What must be handed in is the entire listing, exactly as written, with no pictures.

########################################

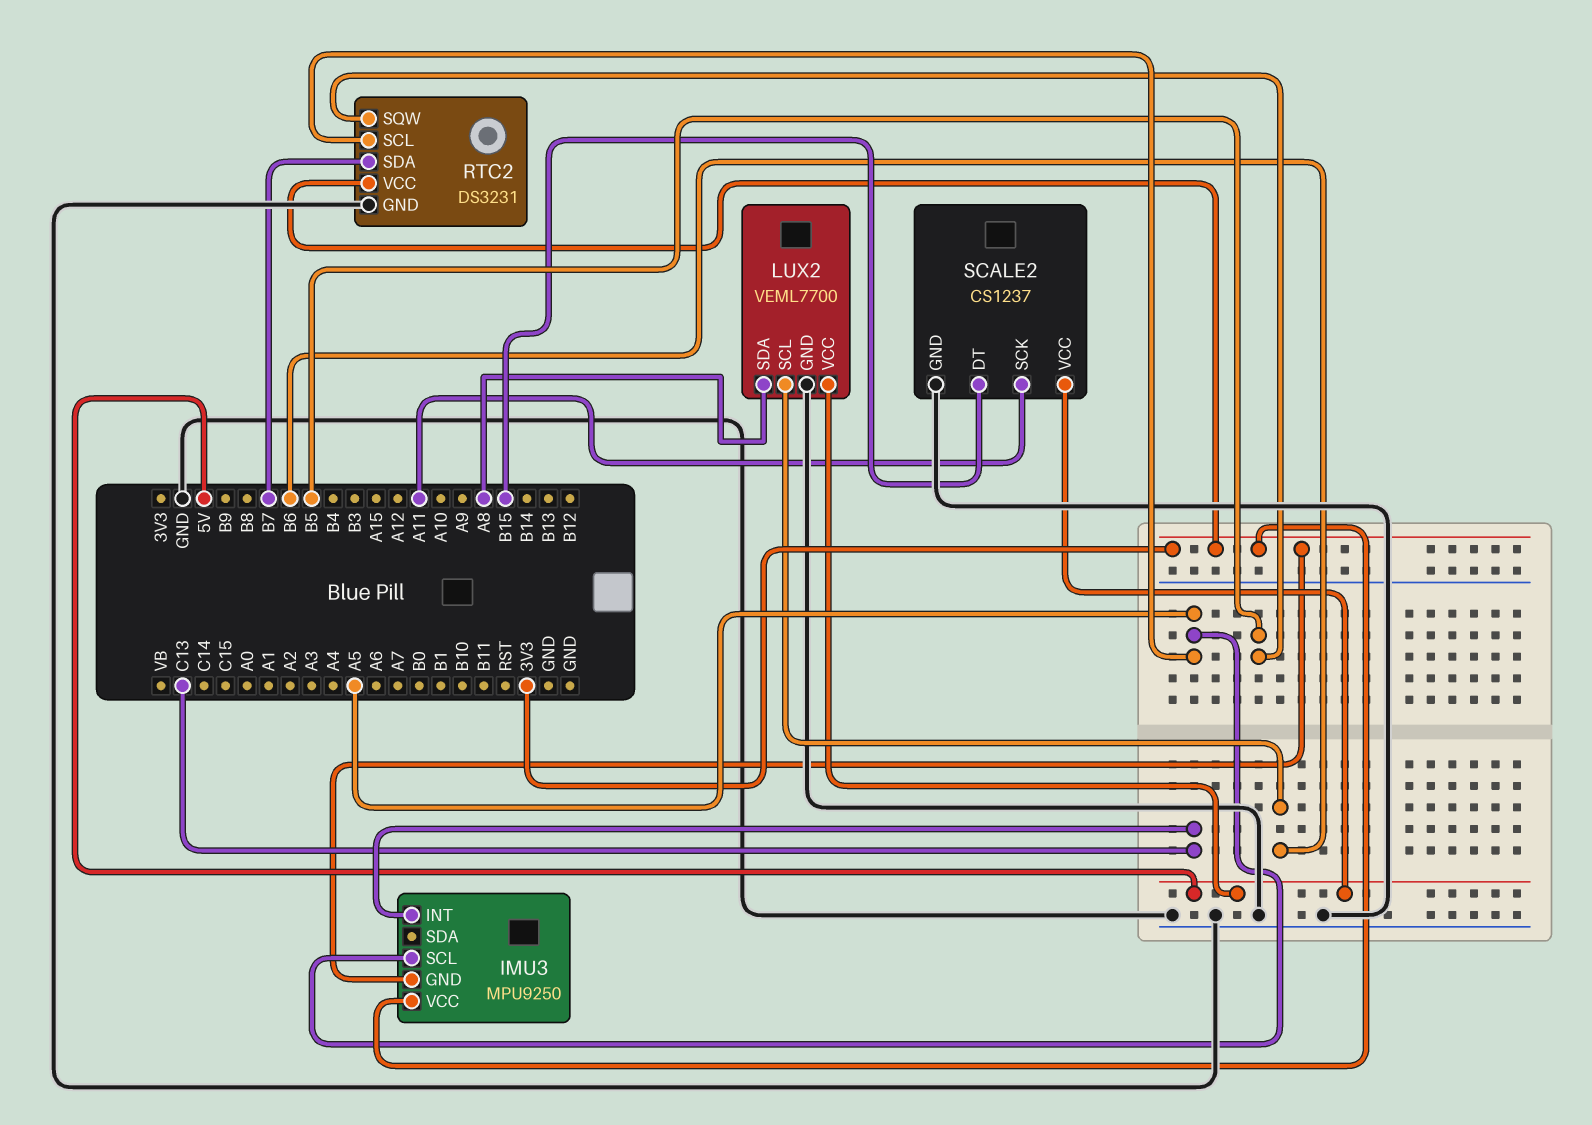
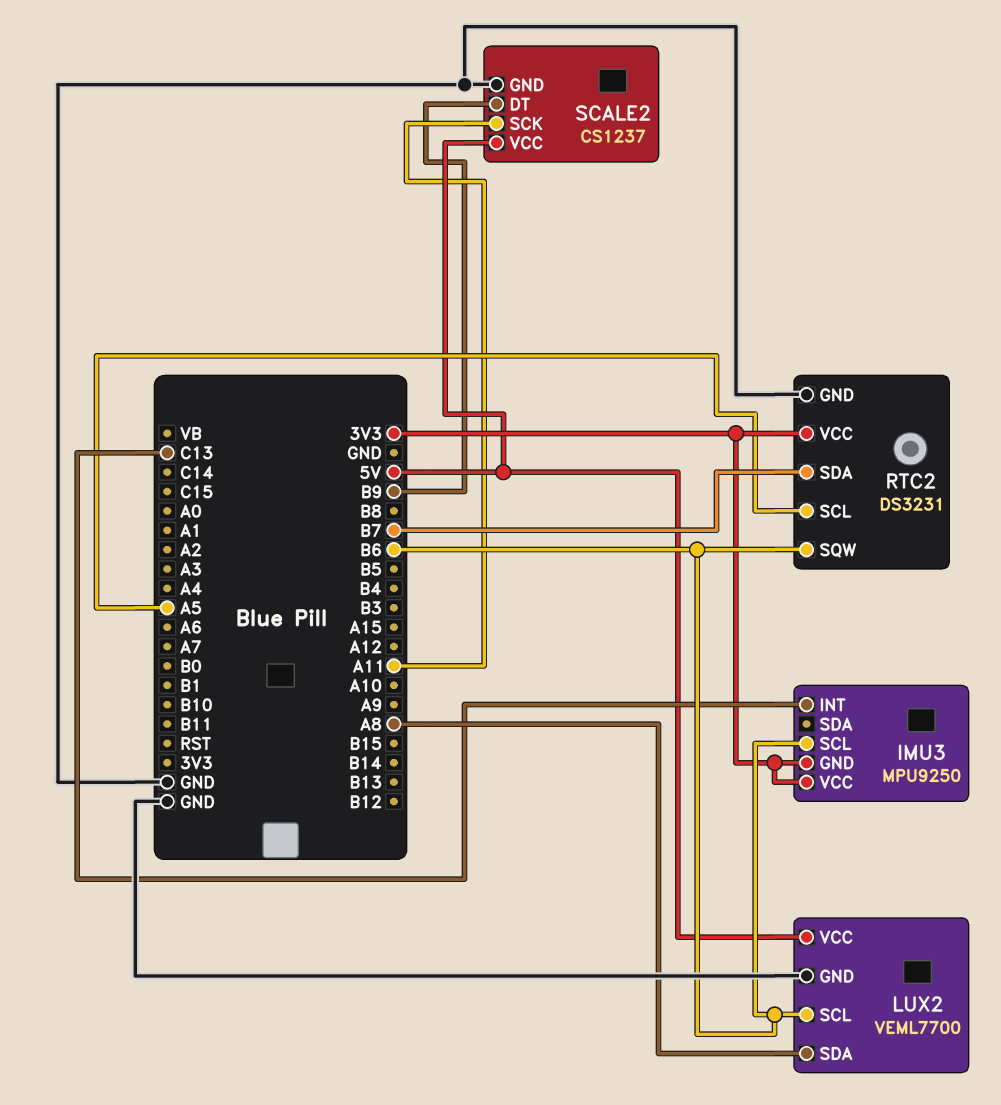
IMU3 pin SCL: A5 -> B6
RTC2 pin SQW: B5 -> B6
SCALE2 pin DT: B15 -> B9

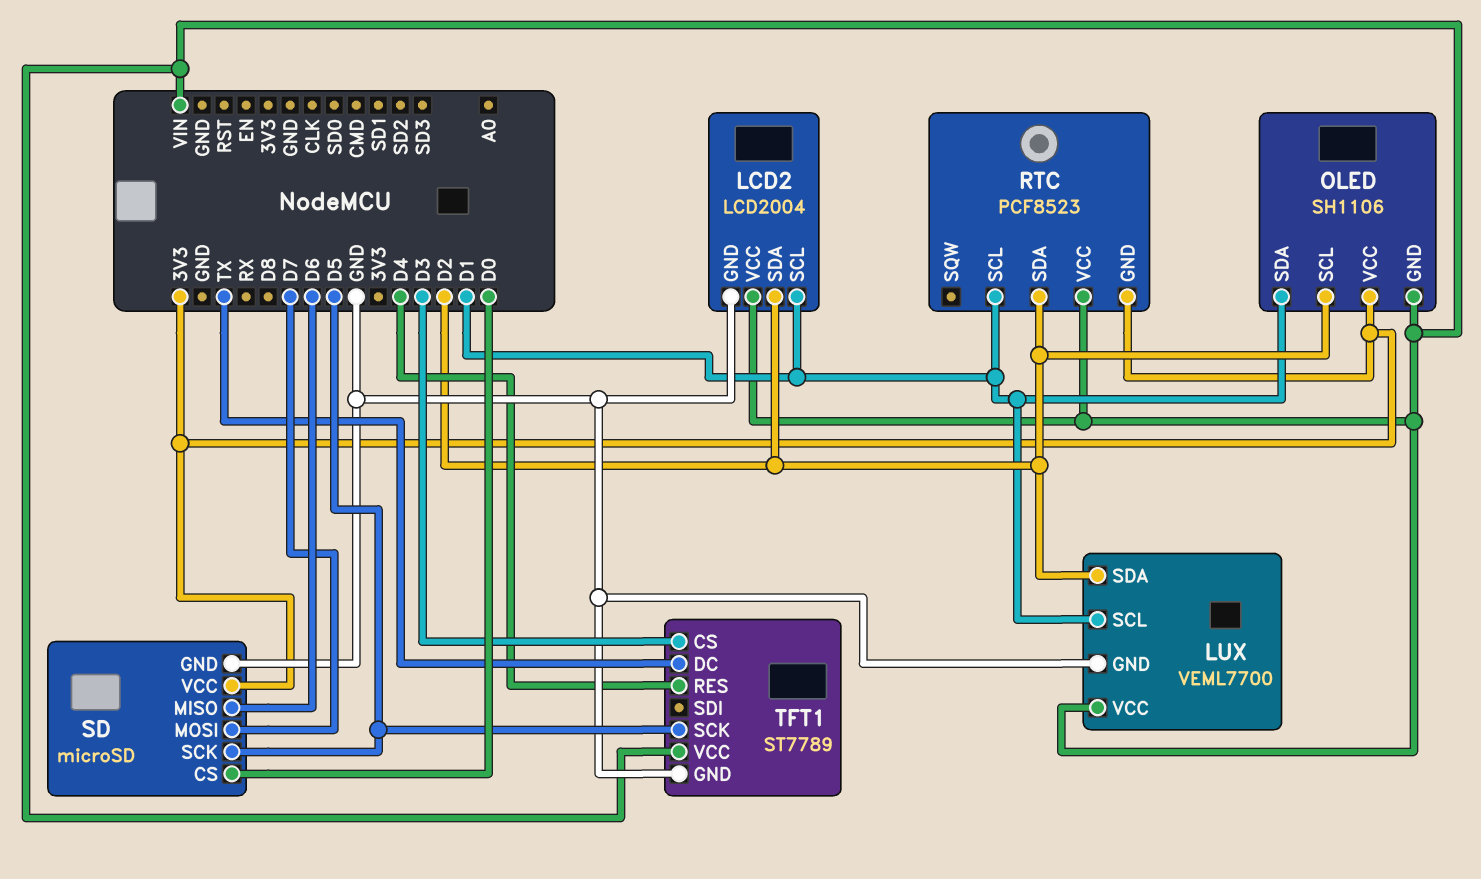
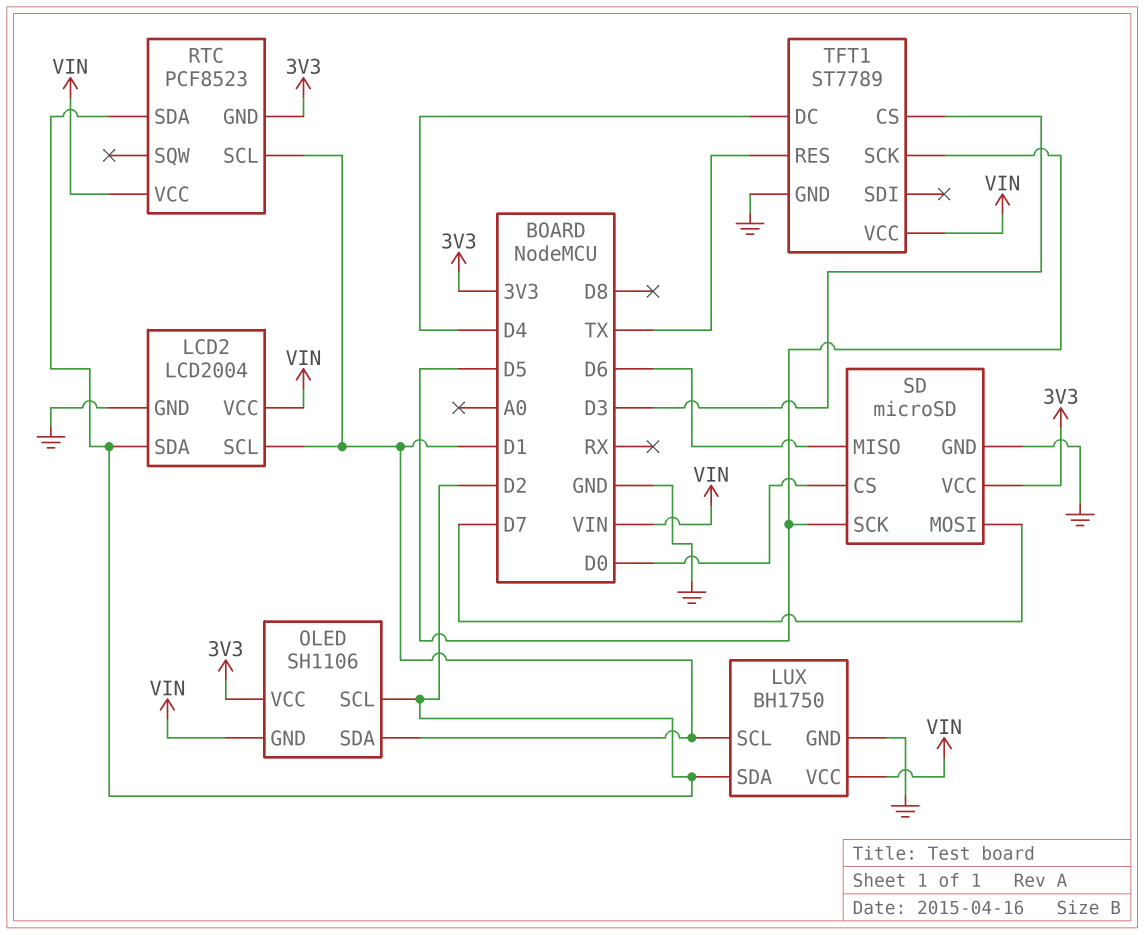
LUX: VEML7700 -> BH1750
TFT1 pin DC: TX -> D4
TFT1 pin RES: D4 -> TX

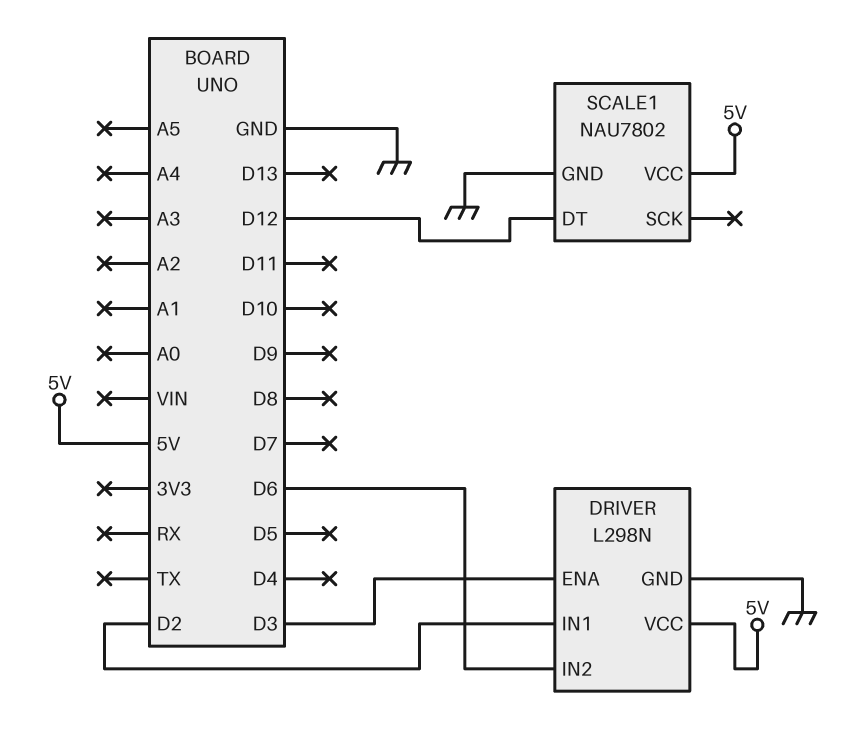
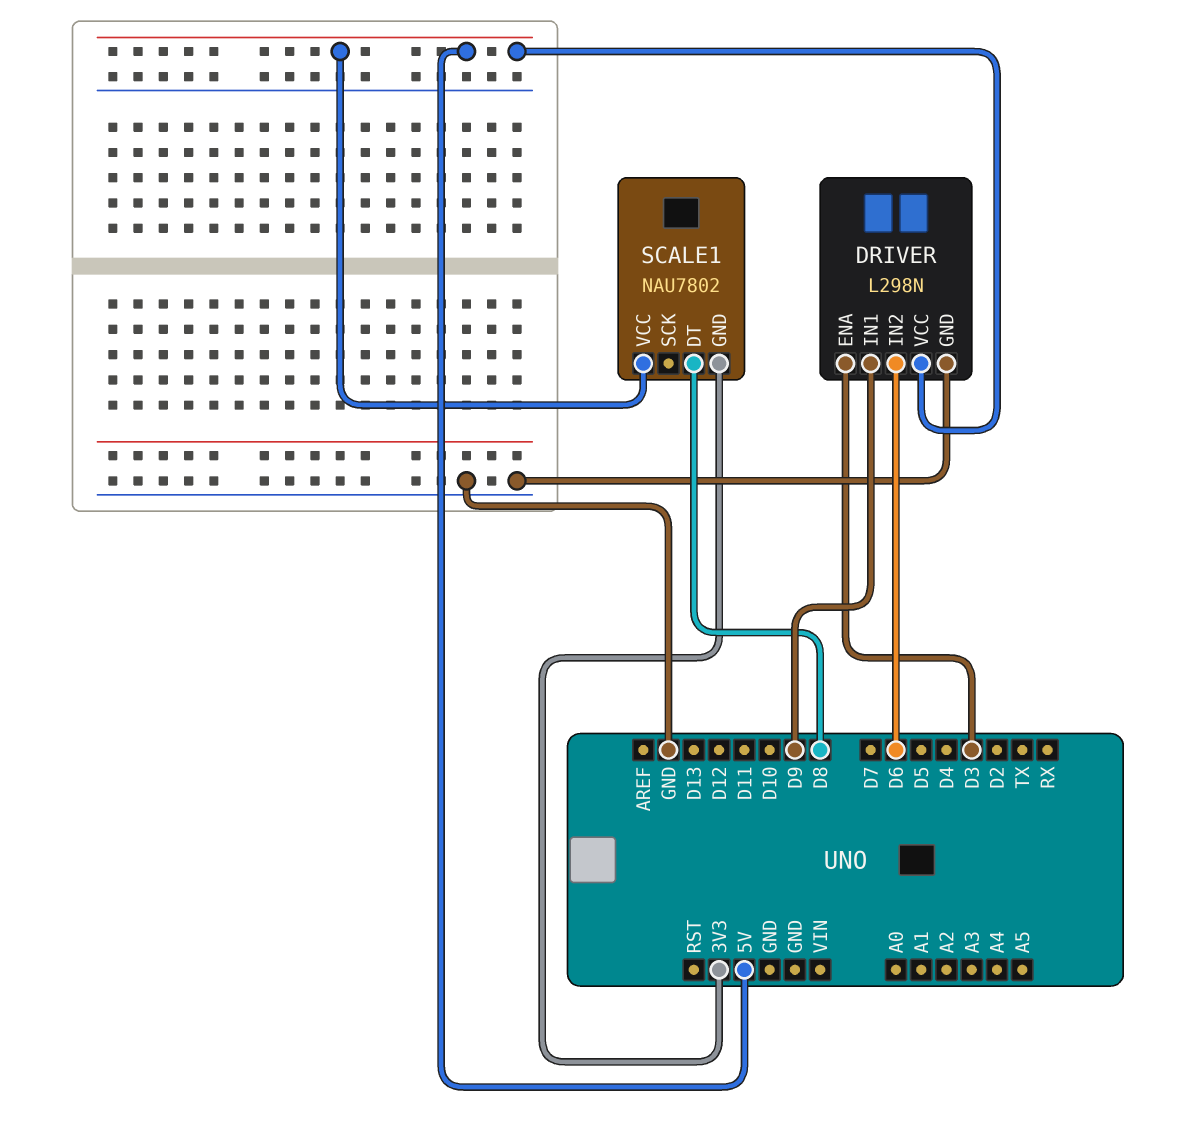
DRIVER pin IN1: D2 -> D9
SCALE1 pin DT: D12 -> D8
SCALE1 pin GND: GND -> 3V3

########################################

§ Response for this exercise
IMU3 pin SCL: A5 -> B6
RTC2 pin SQW: B5 -> B6
SCALE2 pin DT: B15 -> B9

LUX: VEML7700 -> BH1750
TFT1 pin DC: TX -> D4
TFT1 pin RES: D4 -> TX

DRIVER pin IN1: D2 -> D9
SCALE1 pin DT: D12 -> D8
SCALE1 pin GND: GND -> 3V3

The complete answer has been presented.